§ **Task requirements**: Using the data below, return the stretch from the line that contains "C5: 1uF (3V3, U6/STAT) -> none" through the line that contains "U3 pin OA: REV -> MA", both included, exactly as it stands and nothing beyond it.

§ **Provided data**:
◇ ◇ ◇

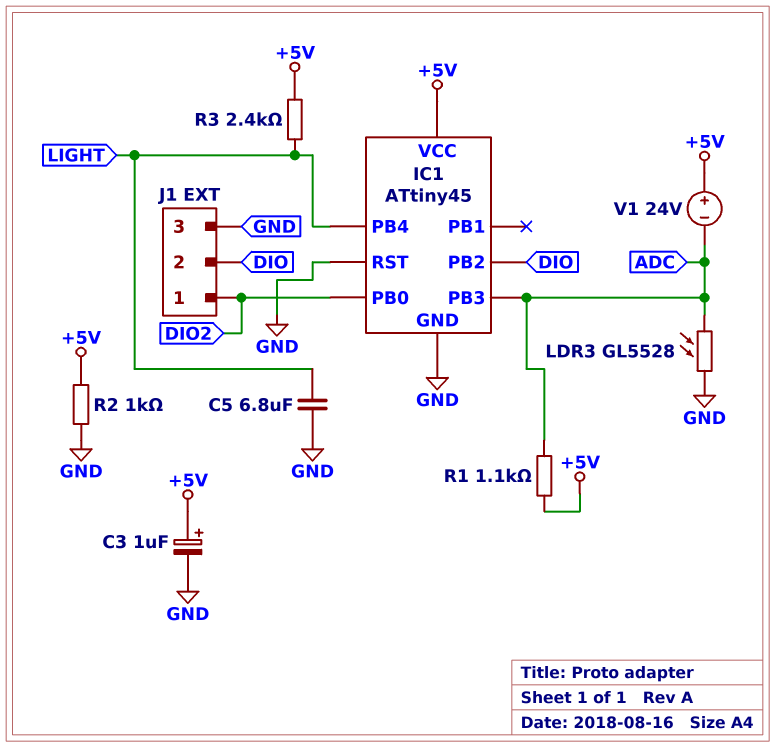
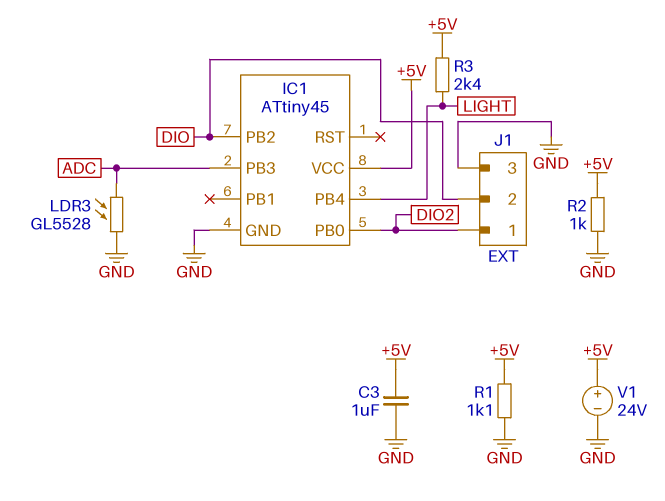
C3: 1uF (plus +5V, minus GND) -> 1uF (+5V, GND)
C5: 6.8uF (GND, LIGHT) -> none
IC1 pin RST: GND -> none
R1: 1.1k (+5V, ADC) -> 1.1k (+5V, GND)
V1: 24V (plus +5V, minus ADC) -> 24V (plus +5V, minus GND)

◇ ◇ ◇

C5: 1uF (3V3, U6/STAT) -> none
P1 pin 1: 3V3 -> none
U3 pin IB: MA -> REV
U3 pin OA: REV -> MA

◇ ◇ ◇

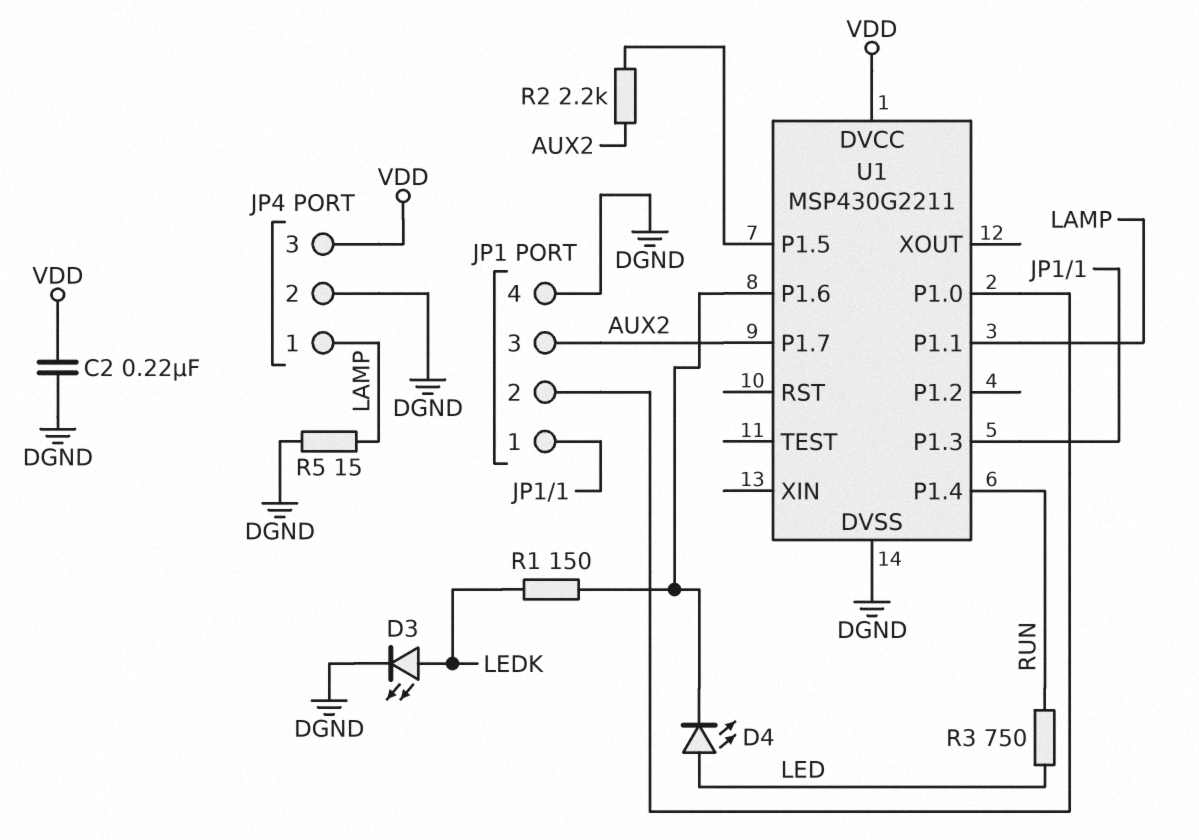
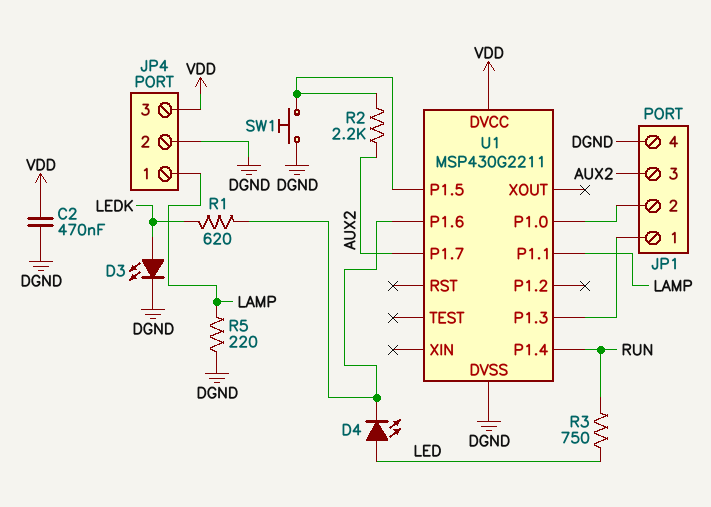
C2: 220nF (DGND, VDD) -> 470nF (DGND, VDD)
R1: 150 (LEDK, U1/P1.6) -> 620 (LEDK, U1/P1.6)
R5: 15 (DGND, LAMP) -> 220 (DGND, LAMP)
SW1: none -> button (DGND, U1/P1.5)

◇ ◇ ◇

§ **Result for this exercise**:
C5: 1uF (3V3, U6/STAT) -> none
P1 pin 1: 3V3 -> none
U3 pin IB: MA -> REV
U3 pin OA: REV -> MA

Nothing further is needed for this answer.